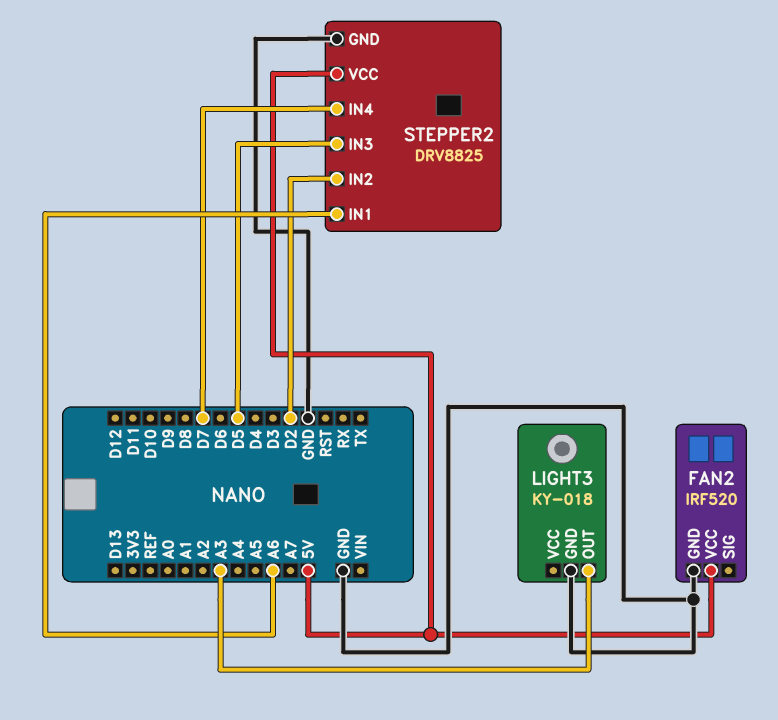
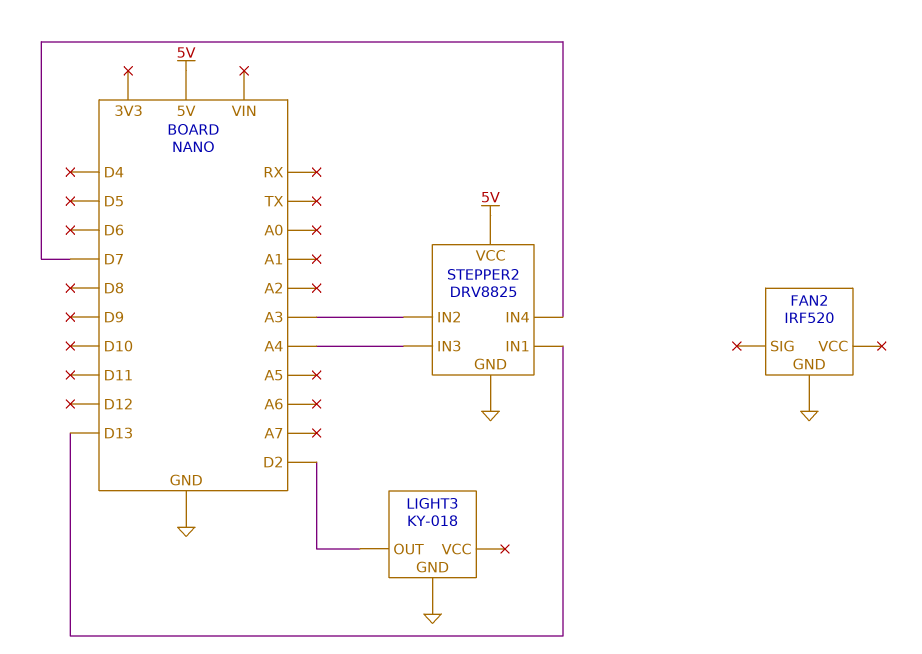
FAN2 pin VCC: 5V -> none
LIGHT3 pin OUT: A3 -> D2
STEPPER2 pin IN1: A6 -> D13
STEPPER2 pin IN2: D2 -> A3
STEPPER2 pin IN3: D5 -> A4

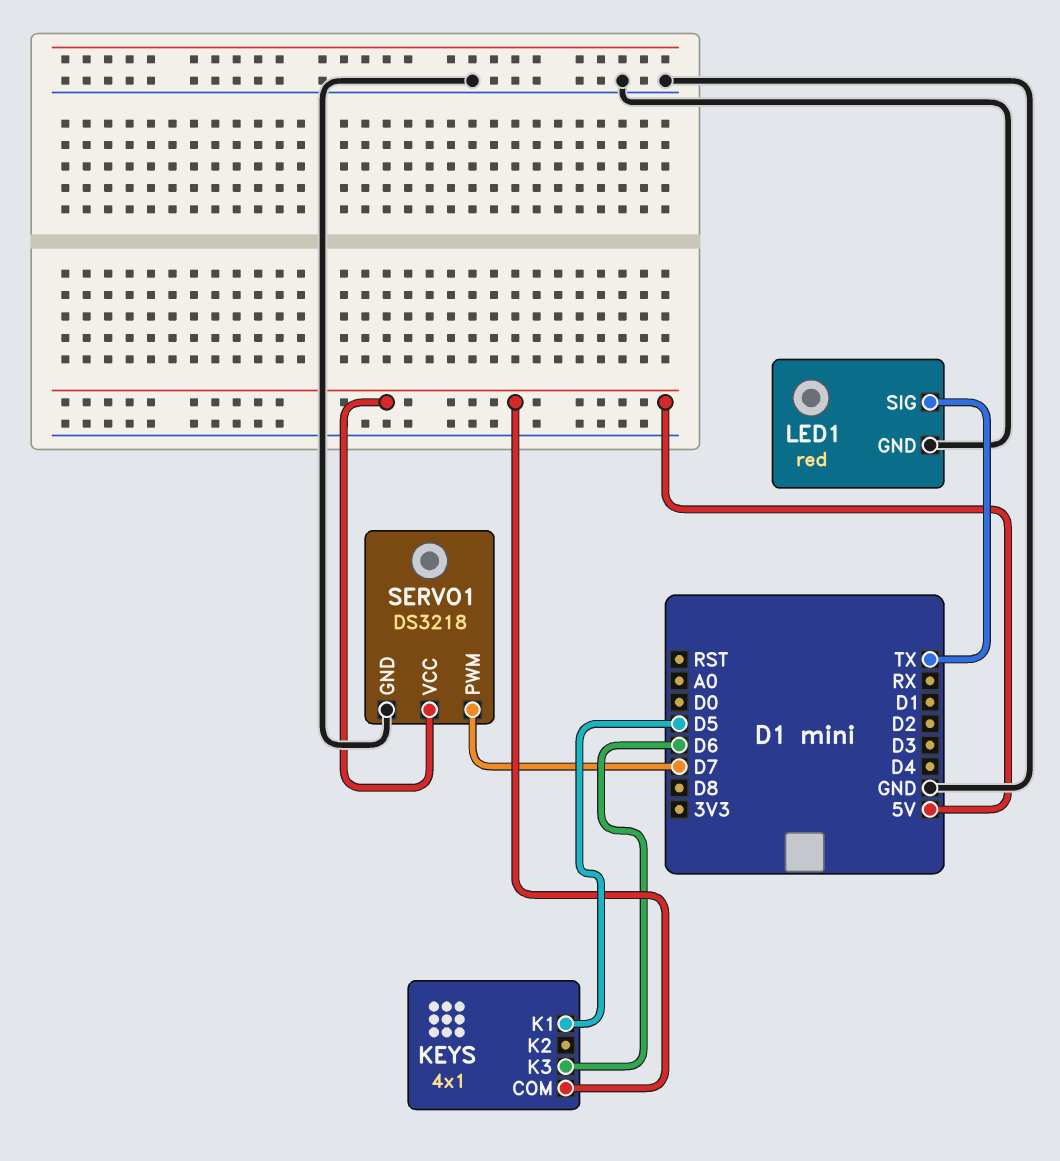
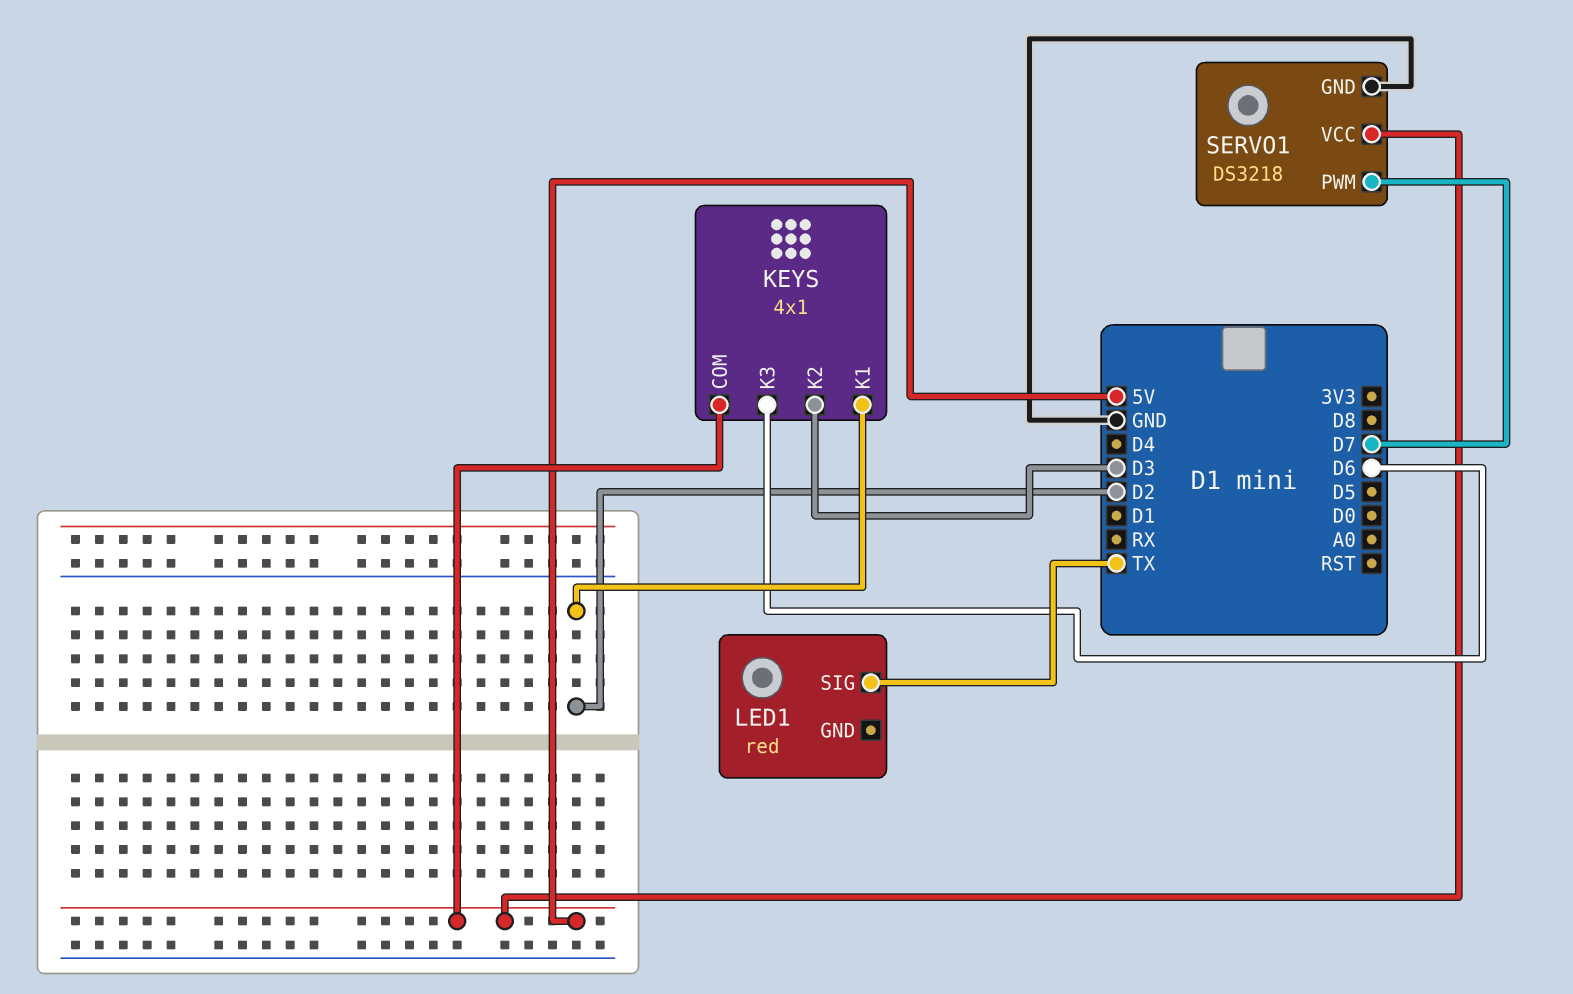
KEYS pin K1: D5 -> D2
KEYS pin K2: none -> D3
LED1 pin GND: GND -> none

§ **WHAT YOU ARE ASKED TO DO**:
The listing above needs to be output again exactly. Don't include the pictures.

§ **ANSWER TO THIS EXERCISE**:
FAN2 pin VCC: 5V -> none
LIGHT3 pin OUT: A3 -> D2
STEPPER2 pin IN1: A6 -> D13
STEPPER2 pin IN2: D2 -> A3
STEPPER2 pin IN3: D5 -> A4

KEYS pin K1: D5 -> D2
KEYS pin K2: none -> D3
LED1 pin GND: GND -> none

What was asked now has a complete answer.